_Data to use_:

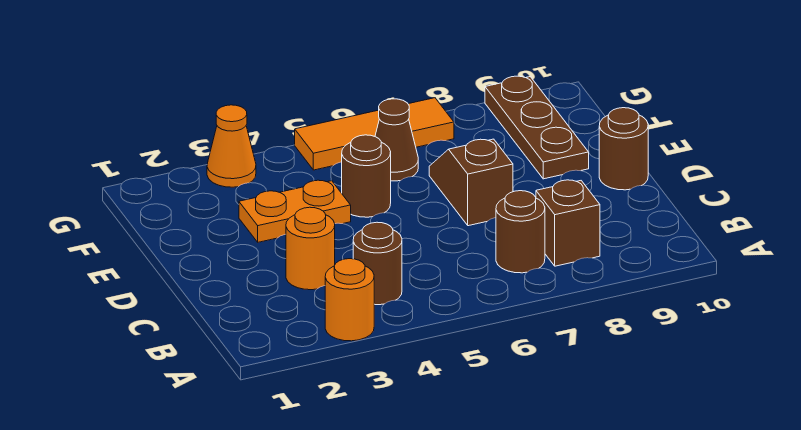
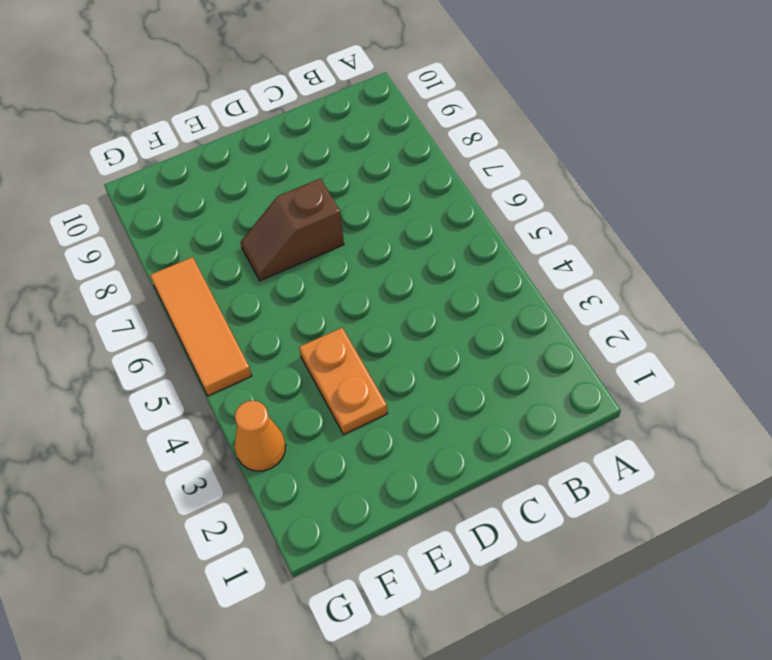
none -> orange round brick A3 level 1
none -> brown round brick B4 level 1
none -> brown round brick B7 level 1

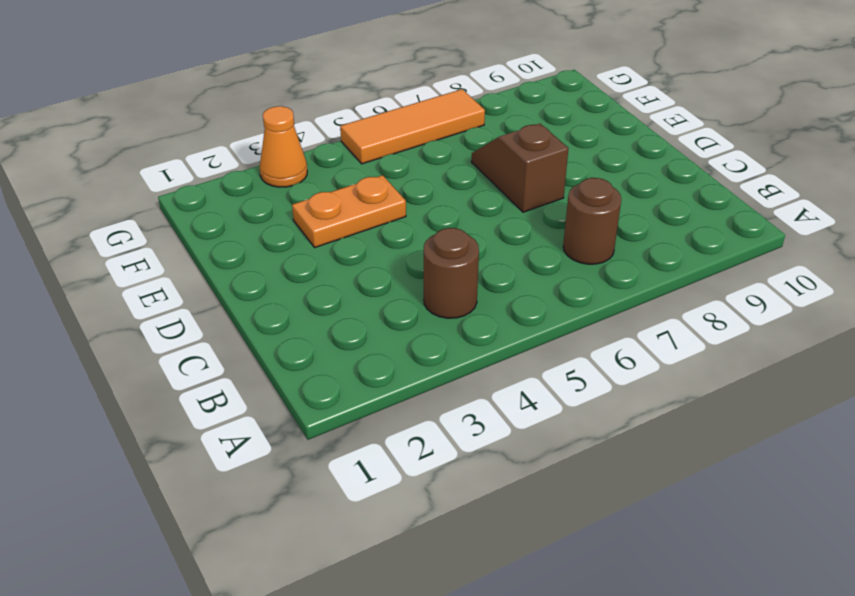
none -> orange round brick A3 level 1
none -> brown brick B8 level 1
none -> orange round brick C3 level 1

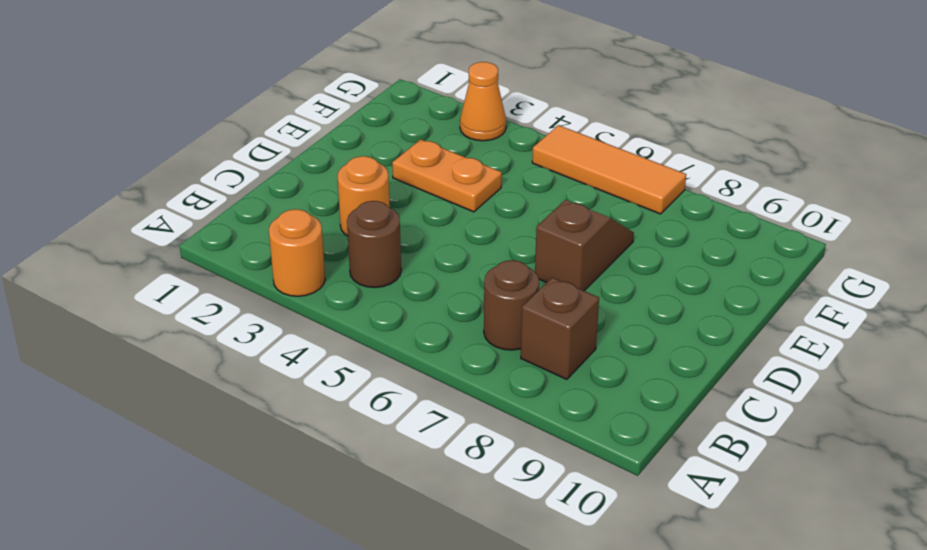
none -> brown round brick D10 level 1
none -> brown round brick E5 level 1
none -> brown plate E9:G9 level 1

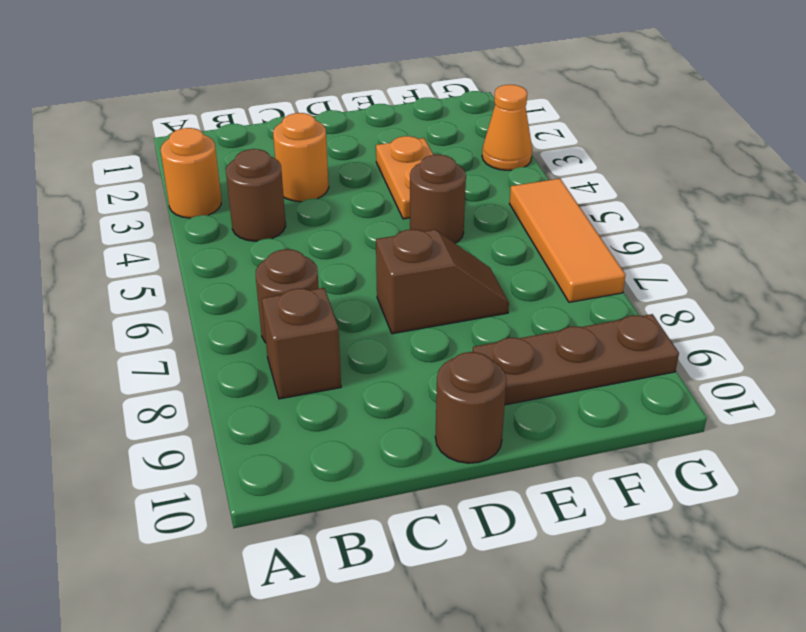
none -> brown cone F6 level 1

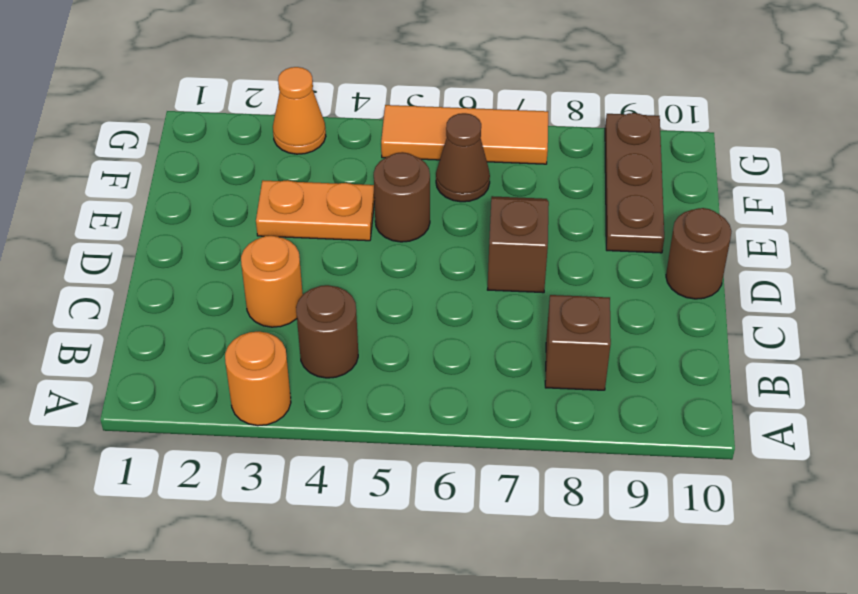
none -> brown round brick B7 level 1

--

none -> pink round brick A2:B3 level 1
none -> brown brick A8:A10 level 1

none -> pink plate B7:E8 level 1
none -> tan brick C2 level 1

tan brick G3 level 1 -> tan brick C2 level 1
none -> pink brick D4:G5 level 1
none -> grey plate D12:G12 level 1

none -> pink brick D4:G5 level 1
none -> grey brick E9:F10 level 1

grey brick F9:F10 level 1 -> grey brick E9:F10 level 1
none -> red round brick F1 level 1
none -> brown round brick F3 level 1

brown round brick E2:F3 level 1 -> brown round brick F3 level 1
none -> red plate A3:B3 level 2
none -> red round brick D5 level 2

==

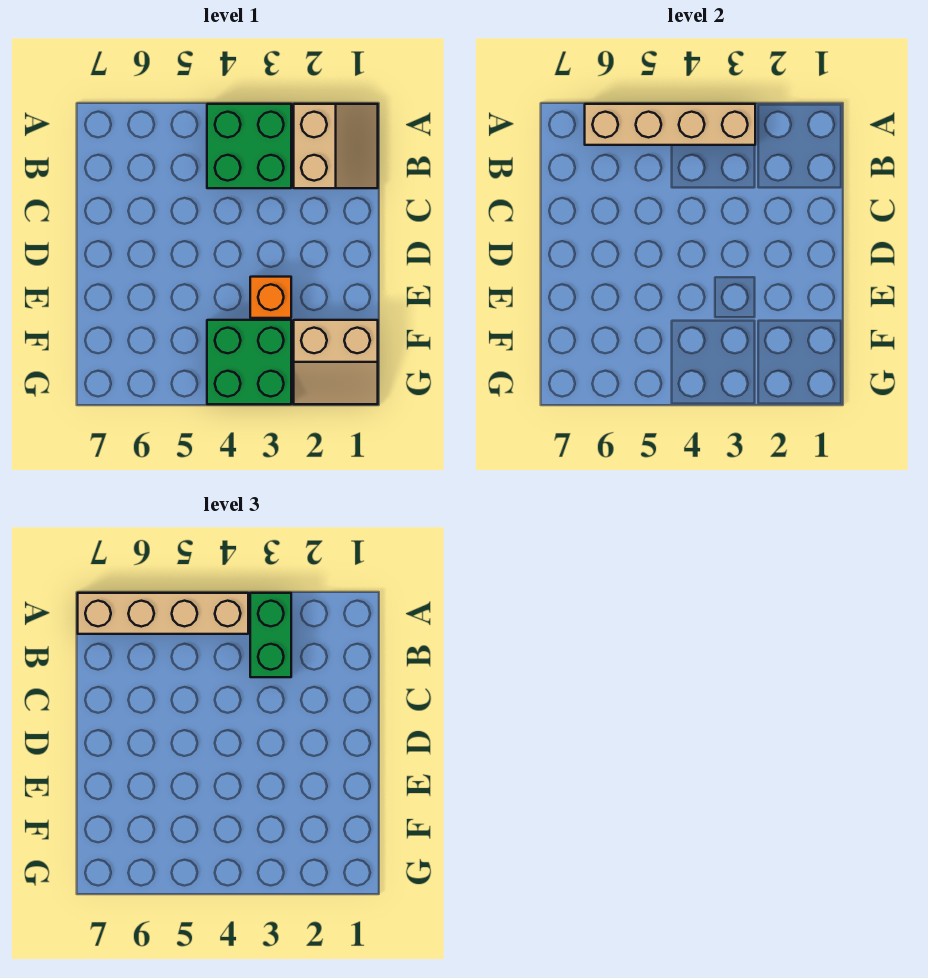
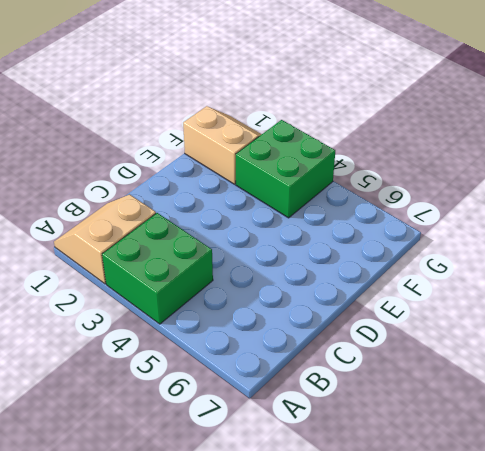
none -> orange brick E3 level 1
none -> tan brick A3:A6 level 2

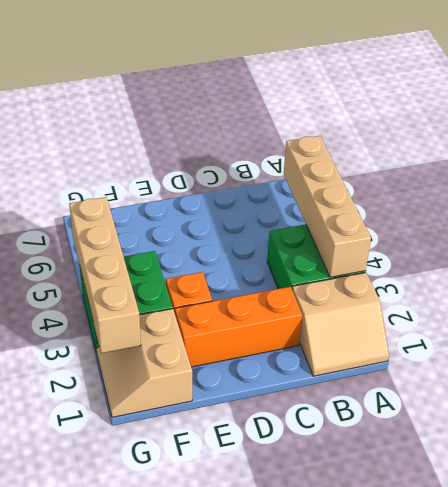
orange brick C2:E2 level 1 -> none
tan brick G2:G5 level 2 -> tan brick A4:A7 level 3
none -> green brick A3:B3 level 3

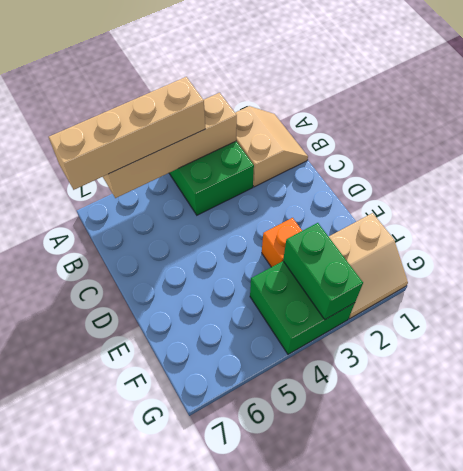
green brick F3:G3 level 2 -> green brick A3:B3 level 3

_Problem statement_: From the listing, copy each line containing the word "brown".

_Answer area_:
none -> brown round brick B4 level 1
none -> brown round brick B7 level 1
none -> brown brick B8 level 1
none -> brown round brick D10 level 1
none -> brown round brick E5 level 1
none -> brown plate E9:G9 level 1
none -> brown cone F6 level 1
none -> brown round brick B7 level 1
none -> brown brick A8:A10 level 1
none -> brown round brick F3 level 1
brown round brick E2:F3 level 1 -> brown round brick F3 level 1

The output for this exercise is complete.